• **Goal of the exercise**:
Each line from the start of the listing below through the line containing "Someone carried the cuenco" should be reproduced exactly, with no others.

• **Data records**:
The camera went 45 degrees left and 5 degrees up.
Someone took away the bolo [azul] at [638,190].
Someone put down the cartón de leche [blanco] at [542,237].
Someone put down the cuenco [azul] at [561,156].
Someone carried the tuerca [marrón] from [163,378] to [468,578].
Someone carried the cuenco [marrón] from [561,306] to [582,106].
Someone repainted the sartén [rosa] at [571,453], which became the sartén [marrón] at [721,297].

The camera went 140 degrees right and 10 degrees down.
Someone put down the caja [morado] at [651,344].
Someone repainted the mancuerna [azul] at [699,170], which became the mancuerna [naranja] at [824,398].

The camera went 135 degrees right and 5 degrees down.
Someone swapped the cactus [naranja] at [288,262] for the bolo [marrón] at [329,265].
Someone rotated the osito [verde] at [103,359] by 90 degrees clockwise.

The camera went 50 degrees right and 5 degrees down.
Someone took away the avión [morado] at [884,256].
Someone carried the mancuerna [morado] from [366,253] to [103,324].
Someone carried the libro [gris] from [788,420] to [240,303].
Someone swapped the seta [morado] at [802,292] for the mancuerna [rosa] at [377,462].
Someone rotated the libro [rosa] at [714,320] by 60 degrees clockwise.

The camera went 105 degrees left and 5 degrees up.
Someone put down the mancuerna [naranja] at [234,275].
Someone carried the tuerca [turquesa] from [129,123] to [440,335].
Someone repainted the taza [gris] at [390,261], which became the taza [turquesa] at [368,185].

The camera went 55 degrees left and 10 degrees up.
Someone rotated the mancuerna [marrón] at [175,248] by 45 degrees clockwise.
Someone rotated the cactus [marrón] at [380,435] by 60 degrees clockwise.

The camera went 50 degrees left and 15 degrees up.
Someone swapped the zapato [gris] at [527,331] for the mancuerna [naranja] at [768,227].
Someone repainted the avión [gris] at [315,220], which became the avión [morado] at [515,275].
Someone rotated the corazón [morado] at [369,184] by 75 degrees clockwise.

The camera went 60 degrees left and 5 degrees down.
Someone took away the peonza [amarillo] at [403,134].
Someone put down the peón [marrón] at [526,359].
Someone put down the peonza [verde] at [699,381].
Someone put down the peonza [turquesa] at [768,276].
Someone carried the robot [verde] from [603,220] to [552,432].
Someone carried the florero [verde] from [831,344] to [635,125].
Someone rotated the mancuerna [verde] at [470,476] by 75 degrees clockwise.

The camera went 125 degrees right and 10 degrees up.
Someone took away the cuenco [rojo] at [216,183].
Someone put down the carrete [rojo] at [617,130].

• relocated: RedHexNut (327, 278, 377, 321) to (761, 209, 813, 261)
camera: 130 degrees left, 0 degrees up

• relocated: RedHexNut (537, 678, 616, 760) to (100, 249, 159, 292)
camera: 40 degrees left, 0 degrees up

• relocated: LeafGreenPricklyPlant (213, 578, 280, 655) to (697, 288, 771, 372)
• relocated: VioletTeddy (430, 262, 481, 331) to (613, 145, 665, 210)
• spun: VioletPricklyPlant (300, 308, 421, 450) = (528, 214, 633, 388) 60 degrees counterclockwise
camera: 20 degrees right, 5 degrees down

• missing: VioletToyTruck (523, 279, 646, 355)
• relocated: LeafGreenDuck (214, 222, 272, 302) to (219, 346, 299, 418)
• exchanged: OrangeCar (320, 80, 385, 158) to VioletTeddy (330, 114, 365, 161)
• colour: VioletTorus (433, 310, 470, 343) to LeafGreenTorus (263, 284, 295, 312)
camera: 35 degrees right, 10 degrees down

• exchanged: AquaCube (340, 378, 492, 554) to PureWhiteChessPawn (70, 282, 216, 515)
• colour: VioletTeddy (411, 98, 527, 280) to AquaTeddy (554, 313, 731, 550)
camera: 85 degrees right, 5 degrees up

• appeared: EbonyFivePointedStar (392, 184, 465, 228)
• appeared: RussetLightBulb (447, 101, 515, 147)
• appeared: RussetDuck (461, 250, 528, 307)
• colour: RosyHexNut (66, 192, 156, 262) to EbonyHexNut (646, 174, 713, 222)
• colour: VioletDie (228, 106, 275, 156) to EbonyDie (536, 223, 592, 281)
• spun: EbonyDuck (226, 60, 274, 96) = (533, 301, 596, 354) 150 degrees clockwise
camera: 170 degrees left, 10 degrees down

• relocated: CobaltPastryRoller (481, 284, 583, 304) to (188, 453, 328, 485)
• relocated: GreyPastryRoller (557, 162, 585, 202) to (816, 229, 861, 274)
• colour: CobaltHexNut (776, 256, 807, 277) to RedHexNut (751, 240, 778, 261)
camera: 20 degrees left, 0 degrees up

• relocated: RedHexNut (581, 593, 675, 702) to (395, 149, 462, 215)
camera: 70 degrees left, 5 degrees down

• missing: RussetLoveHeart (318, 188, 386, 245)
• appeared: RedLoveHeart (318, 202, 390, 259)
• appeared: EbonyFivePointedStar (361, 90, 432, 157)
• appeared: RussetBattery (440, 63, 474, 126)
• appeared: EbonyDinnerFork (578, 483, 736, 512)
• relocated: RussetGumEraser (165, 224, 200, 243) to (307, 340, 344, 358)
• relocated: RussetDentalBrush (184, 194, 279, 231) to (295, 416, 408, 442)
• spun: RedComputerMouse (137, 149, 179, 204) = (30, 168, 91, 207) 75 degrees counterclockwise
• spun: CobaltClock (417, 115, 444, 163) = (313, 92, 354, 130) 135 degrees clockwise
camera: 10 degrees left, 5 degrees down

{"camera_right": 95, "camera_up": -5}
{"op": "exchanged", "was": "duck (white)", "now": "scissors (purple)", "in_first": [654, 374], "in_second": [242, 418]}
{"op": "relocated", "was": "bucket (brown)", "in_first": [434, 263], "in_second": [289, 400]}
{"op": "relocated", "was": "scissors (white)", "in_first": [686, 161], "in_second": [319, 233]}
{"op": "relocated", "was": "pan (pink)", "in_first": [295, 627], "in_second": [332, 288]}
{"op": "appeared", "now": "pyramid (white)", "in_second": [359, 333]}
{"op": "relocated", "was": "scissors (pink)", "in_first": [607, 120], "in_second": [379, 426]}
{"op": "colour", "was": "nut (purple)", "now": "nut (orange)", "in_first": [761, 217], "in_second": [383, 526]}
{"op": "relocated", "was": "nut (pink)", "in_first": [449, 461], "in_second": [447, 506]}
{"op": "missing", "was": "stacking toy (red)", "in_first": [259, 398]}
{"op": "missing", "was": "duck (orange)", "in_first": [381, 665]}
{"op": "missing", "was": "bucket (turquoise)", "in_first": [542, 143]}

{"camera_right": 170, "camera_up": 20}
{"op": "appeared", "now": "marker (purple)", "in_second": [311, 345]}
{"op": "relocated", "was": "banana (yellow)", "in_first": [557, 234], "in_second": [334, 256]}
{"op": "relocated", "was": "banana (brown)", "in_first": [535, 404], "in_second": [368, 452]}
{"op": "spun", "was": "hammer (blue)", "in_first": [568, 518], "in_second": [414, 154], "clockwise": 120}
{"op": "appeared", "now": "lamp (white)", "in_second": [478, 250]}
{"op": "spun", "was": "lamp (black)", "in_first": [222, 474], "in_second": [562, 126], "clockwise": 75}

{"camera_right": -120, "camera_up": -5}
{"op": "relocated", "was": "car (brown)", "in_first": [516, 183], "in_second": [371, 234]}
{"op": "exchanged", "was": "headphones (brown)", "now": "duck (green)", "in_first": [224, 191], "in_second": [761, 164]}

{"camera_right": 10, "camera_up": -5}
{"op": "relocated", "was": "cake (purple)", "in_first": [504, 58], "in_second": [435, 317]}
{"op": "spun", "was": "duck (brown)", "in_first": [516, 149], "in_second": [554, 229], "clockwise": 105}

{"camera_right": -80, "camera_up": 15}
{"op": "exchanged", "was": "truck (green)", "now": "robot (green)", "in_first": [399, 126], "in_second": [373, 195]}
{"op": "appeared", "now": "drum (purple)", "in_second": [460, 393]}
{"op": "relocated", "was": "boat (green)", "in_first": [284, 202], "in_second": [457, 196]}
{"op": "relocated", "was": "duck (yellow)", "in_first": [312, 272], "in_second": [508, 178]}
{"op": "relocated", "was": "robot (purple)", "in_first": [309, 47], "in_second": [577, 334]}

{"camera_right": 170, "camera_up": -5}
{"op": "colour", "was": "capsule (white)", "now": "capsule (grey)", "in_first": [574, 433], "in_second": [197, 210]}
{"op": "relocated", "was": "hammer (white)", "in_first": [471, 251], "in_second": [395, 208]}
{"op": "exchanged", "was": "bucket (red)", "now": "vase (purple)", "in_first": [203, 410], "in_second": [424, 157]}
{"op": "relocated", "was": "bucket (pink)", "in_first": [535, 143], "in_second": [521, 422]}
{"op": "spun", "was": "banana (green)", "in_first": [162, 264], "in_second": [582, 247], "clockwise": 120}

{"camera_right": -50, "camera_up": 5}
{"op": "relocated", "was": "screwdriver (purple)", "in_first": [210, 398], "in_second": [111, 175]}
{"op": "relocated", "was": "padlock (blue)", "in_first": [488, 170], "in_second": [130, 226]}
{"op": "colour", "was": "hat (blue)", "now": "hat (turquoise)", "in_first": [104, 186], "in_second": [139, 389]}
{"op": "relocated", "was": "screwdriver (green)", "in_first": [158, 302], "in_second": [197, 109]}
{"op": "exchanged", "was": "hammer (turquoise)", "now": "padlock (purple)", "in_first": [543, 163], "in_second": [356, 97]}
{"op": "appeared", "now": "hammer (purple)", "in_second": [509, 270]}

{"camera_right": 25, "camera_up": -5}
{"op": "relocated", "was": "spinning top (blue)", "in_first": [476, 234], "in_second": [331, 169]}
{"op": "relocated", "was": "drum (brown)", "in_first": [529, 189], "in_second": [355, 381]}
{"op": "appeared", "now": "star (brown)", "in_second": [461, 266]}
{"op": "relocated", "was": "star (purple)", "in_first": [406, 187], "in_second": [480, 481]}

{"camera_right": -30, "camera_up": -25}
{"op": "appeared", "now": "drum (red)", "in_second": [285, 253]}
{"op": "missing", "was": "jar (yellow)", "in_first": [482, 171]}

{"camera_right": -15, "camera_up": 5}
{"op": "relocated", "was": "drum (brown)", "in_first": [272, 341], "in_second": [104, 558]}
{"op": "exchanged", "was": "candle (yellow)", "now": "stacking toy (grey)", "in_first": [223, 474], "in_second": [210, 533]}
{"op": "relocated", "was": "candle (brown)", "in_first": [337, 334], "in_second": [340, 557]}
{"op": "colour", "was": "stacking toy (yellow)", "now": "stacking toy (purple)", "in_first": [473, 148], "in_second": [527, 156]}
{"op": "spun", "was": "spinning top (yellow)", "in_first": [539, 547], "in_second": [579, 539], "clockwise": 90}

• **Exercise output**:
The camera went 45 degrees left and 5 degrees up.
Someone took away the bolo [azul] at [638,190].
Someone put down the cartón de leche [blanco] at [542,237].
Someone put down the cuenco [azul] at [561,156].
Someone carried the tuerca [marrón] from [163,378] to [468,578].
Someone carried the cuenco [marrón] from [561,306] to [582,106].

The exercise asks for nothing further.